**What to do:** Each line below is to be copied exactly; images do not go into the copy.

[Available records Boundary: Start]

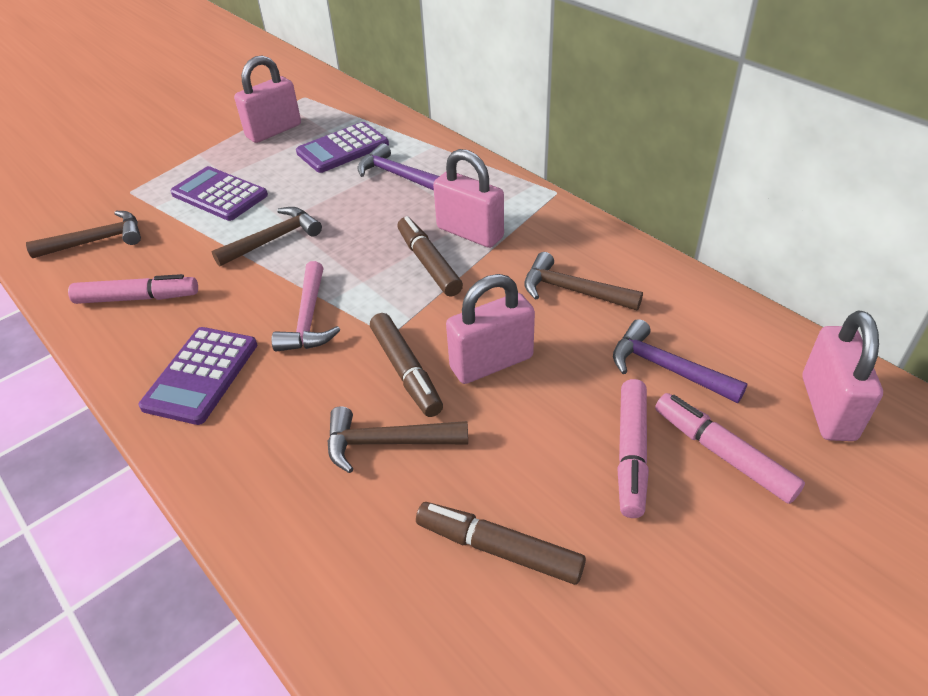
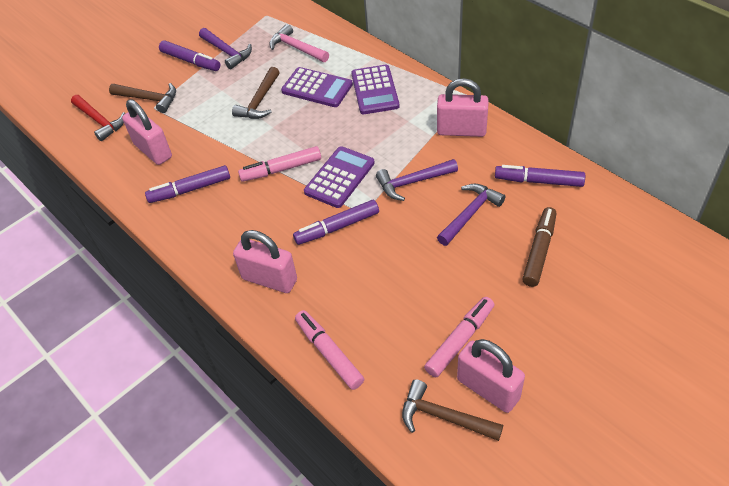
brown hammer: 4 -> 3
brown marker: 3 -> 1
purple hammer: 2 -> 3
purple marker: 0 -> 4
red hammer: 0 -> 1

[Available records Boundary: End]

**Written answer:**
brown hammer: 4 -> 3
brown marker: 3 -> 1
purple hammer: 2 -> 3
purple marker: 0 -> 4
red hammer: 0 -> 1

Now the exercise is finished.